• [Work instruction]: Beneath this instruction is a listing. Transcribe from it only the stretch from the line with "D6: none -> LED yellow (A NET4, K 0V)" through the line with "V3: AC 1V (AC1, AC2) -> AC 120V (AC1, AC2)", both end lines included, exactly as written.

*** Opening Records provided ***

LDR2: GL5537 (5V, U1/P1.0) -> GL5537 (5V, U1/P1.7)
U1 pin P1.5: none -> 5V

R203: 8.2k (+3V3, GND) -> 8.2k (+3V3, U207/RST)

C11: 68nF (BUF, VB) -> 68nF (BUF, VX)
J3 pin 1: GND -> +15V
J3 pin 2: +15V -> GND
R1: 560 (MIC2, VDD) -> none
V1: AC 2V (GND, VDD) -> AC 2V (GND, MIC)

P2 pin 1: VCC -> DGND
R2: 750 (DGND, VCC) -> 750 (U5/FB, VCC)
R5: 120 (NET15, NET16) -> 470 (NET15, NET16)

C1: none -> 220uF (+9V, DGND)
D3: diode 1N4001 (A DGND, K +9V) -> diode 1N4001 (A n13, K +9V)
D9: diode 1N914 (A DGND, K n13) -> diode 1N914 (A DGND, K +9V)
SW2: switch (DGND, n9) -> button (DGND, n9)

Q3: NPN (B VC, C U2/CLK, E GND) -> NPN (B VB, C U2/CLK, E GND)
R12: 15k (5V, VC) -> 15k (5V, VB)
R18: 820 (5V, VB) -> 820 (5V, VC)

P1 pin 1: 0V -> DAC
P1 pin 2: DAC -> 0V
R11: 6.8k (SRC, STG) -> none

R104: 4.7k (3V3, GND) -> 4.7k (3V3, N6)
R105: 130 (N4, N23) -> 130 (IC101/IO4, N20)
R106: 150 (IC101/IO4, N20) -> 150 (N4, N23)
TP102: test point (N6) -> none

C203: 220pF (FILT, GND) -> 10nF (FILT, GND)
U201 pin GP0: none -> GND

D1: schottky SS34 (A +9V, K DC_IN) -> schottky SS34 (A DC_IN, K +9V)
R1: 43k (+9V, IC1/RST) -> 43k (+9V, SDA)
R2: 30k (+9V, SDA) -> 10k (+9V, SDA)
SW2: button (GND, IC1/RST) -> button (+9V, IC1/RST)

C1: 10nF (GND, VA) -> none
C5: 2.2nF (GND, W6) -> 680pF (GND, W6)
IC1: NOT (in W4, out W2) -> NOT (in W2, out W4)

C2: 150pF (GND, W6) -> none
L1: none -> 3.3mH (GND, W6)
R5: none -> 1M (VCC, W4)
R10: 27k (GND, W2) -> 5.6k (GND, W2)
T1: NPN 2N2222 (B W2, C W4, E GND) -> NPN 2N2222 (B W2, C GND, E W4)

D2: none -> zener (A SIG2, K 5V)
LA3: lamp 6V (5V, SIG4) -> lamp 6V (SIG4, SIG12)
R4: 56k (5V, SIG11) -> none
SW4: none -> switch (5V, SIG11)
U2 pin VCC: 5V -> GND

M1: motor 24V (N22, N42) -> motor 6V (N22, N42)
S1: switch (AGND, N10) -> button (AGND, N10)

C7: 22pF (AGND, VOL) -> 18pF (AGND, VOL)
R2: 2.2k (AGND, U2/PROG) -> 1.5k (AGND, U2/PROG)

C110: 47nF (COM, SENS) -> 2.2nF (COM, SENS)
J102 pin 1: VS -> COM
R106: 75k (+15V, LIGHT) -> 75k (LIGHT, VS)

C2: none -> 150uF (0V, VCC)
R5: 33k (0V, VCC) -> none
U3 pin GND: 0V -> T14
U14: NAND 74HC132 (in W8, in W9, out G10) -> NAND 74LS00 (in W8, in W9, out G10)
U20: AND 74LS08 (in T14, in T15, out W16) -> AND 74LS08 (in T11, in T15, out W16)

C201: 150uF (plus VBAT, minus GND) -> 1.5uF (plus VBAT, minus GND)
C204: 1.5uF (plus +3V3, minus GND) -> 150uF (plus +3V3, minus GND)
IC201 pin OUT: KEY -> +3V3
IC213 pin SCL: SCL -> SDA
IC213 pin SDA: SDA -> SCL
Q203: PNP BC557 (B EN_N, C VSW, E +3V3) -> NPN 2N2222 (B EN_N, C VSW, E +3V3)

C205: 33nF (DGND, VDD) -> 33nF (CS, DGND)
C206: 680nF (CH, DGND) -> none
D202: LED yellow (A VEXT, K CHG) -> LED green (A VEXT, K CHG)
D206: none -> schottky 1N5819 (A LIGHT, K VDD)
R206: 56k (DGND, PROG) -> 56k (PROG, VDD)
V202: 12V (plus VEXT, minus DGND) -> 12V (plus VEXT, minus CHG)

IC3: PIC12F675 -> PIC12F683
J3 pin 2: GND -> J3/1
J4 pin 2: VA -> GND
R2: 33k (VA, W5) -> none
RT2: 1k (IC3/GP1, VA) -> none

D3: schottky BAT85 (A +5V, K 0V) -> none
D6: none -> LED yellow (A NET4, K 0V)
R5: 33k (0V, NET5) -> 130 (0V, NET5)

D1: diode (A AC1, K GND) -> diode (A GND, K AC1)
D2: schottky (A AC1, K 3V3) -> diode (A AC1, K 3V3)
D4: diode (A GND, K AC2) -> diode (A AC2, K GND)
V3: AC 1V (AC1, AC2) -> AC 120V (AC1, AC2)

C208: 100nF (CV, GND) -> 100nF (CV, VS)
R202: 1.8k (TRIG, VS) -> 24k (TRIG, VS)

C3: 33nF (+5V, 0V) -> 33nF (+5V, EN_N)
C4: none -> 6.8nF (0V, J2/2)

*** Closing Records provided ***

• [Response area]:
D6: none -> LED yellow (A NET4, K 0V)
R5: 33k (0V, NET5) -> 130 (0V, NET5)

D1: diode (A AC1, K GND) -> diode (A GND, K AC1)
D2: schottky (A AC1, K 3V3) -> diode (A AC1, K 3V3)
D4: diode (A GND, K AC2) -> diode (A AC2, K GND)
V3: AC 1V (AC1, AC2) -> AC 120V (AC1, AC2)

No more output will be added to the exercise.